Return every line of the records below that contains the word "left", matching case exactly.

======== Listed entries ========

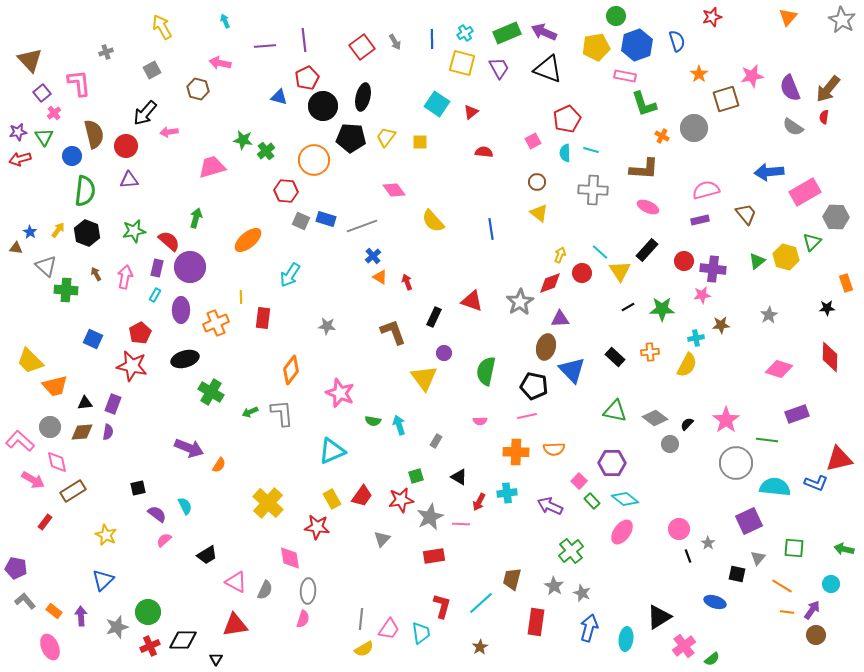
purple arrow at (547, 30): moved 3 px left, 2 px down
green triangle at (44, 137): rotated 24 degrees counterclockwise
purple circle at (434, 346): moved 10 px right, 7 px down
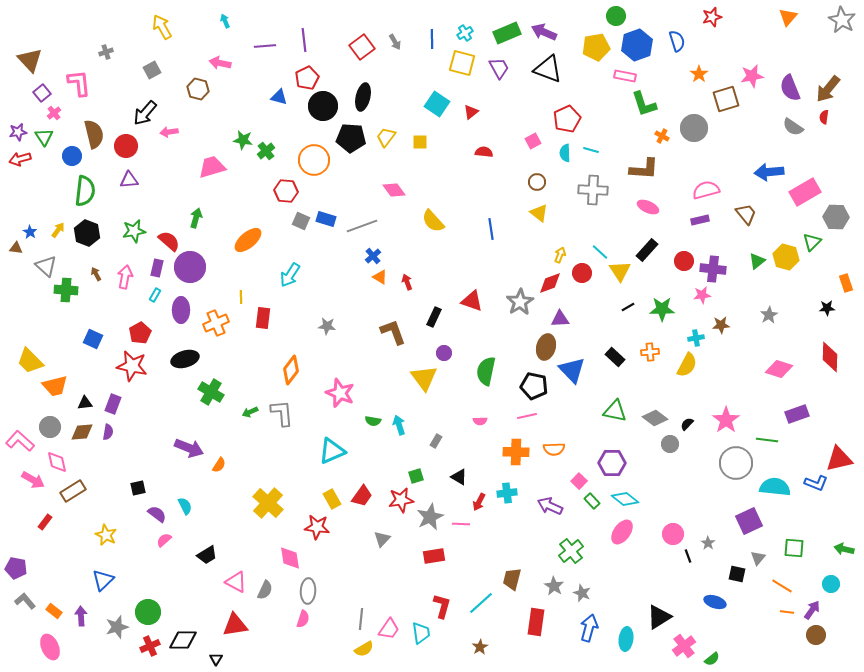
pink circle at (679, 529): moved 6 px left, 5 px down
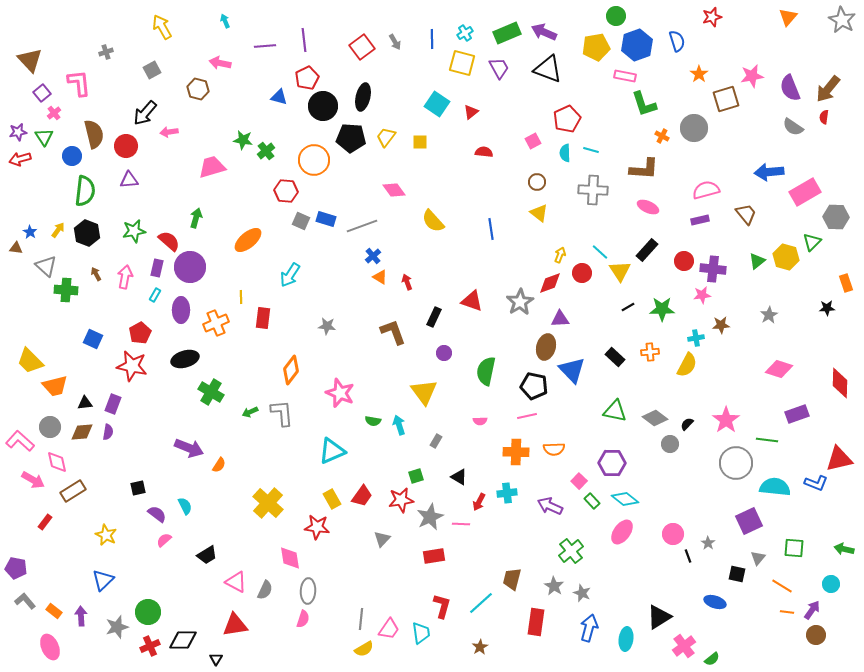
red diamond at (830, 357): moved 10 px right, 26 px down
yellow triangle at (424, 378): moved 14 px down
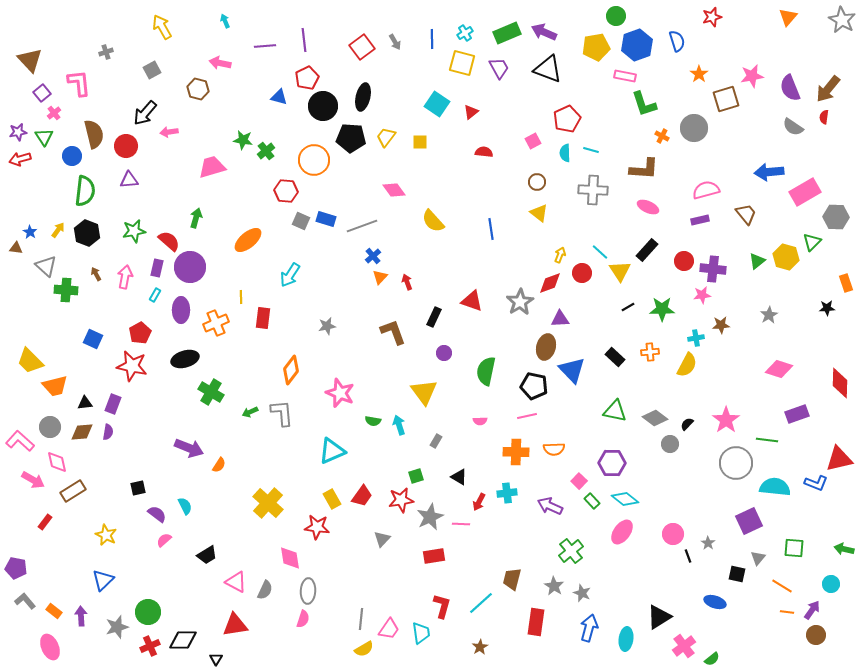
orange triangle at (380, 277): rotated 42 degrees clockwise
gray star at (327, 326): rotated 18 degrees counterclockwise
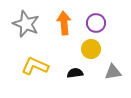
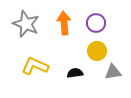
yellow circle: moved 6 px right, 2 px down
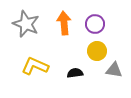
purple circle: moved 1 px left, 1 px down
gray triangle: moved 1 px right, 2 px up; rotated 18 degrees clockwise
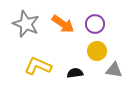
orange arrow: moved 1 px left, 1 px down; rotated 130 degrees clockwise
yellow L-shape: moved 3 px right
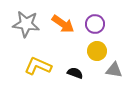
gray star: rotated 16 degrees counterclockwise
black semicircle: rotated 28 degrees clockwise
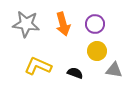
orange arrow: rotated 40 degrees clockwise
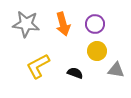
yellow L-shape: rotated 52 degrees counterclockwise
gray triangle: moved 2 px right
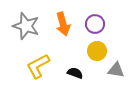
gray star: moved 2 px down; rotated 12 degrees clockwise
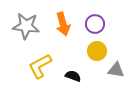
gray star: rotated 12 degrees counterclockwise
yellow L-shape: moved 2 px right
black semicircle: moved 2 px left, 3 px down
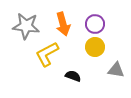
yellow circle: moved 2 px left, 4 px up
yellow L-shape: moved 7 px right, 12 px up
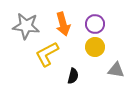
black semicircle: rotated 84 degrees clockwise
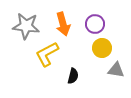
yellow circle: moved 7 px right, 1 px down
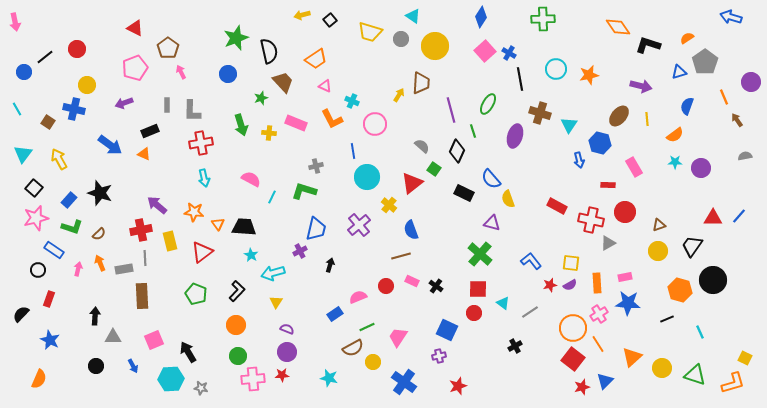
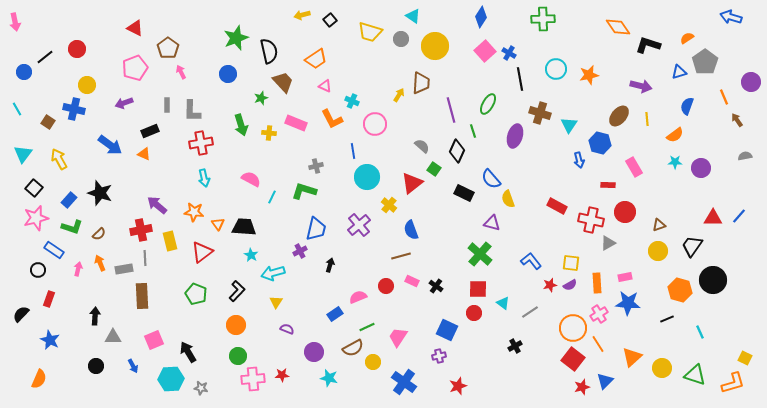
purple circle at (287, 352): moved 27 px right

========

◆ **Finished task**:
purple arrow at (547, 30): moved 3 px left, 2 px down
pink circle at (679, 529): moved 6 px left, 5 px down
purple circle: moved 1 px left, 1 px down
orange arrow: moved 1 px left, 1 px down; rotated 130 degrees clockwise
black semicircle: moved 2 px left, 3 px down
yellow circle: moved 2 px left, 4 px up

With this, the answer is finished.